## What is being asked
Give back only the line containing "(237, 391) = (490, 515): purple" and every line after it through the end of the data below, transcribed exactly.
*** Opening of Material provided ***
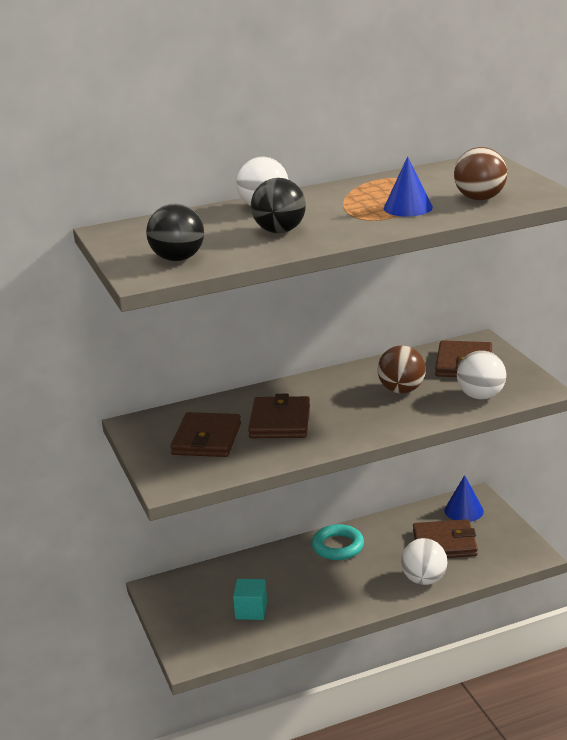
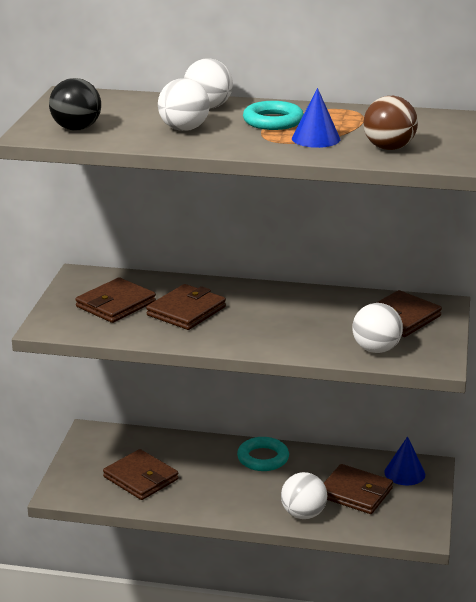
camera: 30 degrees right, 0 degrees up
(251, 610) = (140, 478): turquoise cube -> brown wallet
(279, 231) = (184, 129): black ball -> white ball
(344, 203) = (273, 121): none -> turquoise ring
(401, 390) = (316, 321): brown ball -> none

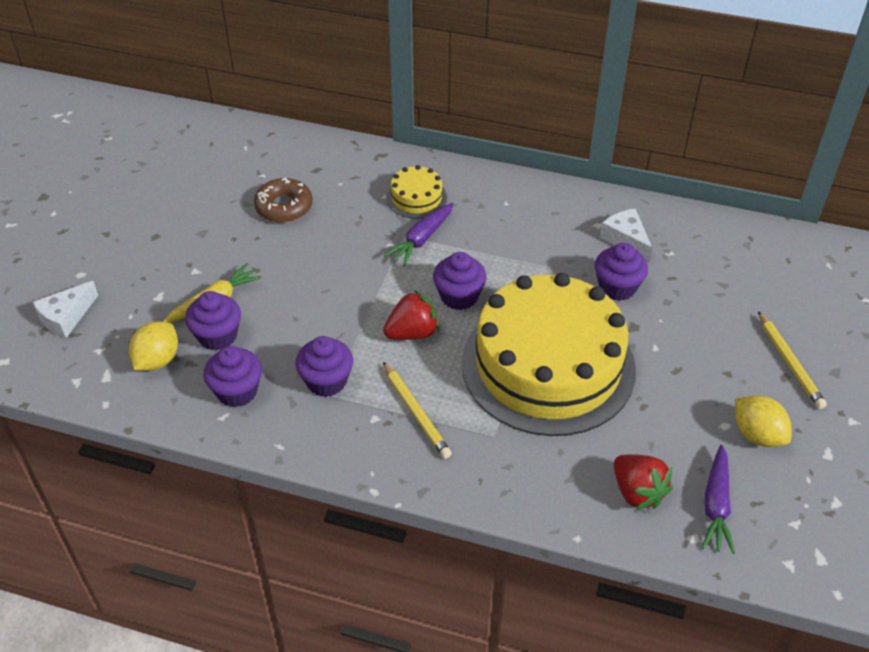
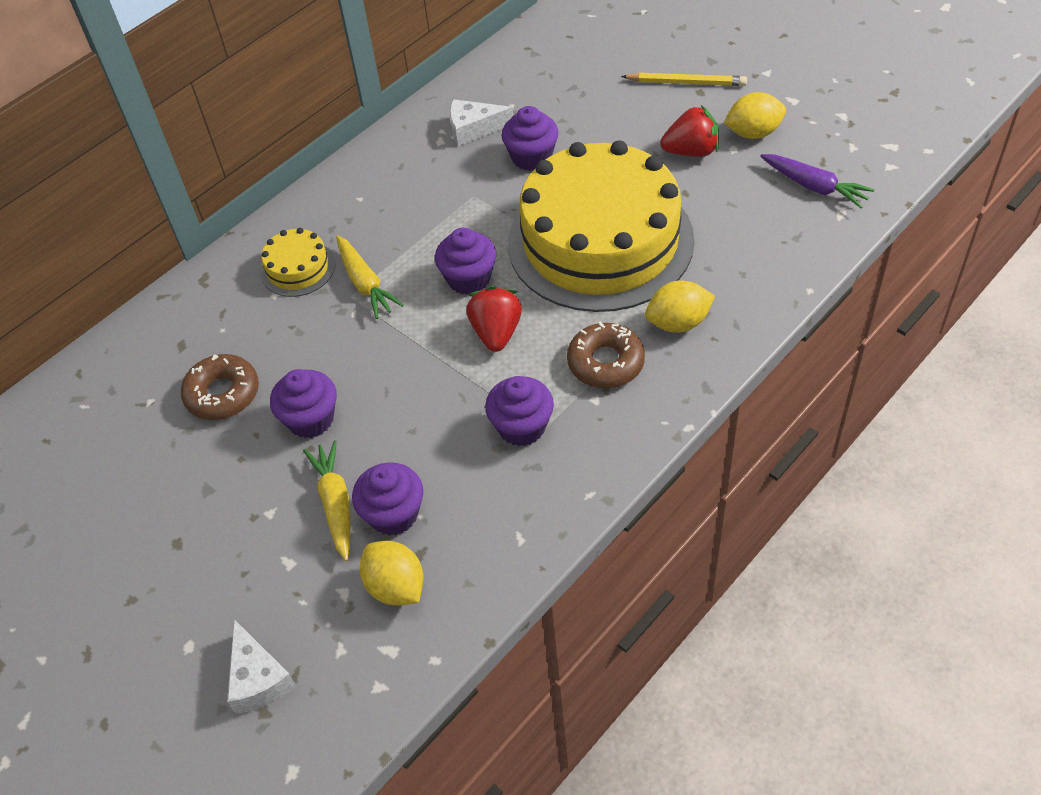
camera: 60 degrees left, 5 degrees up
(237, 391) = (490, 515): purple cupcake -> purple cupcake (311, 419)
(416, 413) = (605, 362): yellow pencil -> brown donut
(421, 239) = (365, 283): purple carrot -> yellow carrot
(484, 449) = (678, 323): none -> yellow lemon
(637, 492) = (778, 231): red strawberry -> red strawberry (691, 151)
*** Close of Material provided ***
## Response
(237, 391) = (490, 515): purple cupcake -> purple cupcake (311, 419)
(416, 413) = (605, 362): yellow pencil -> brown donut
(421, 239) = (365, 283): purple carrot -> yellow carrot
(484, 449) = (678, 323): none -> yellow lemon
(637, 492) = (778, 231): red strawberry -> red strawberry (691, 151)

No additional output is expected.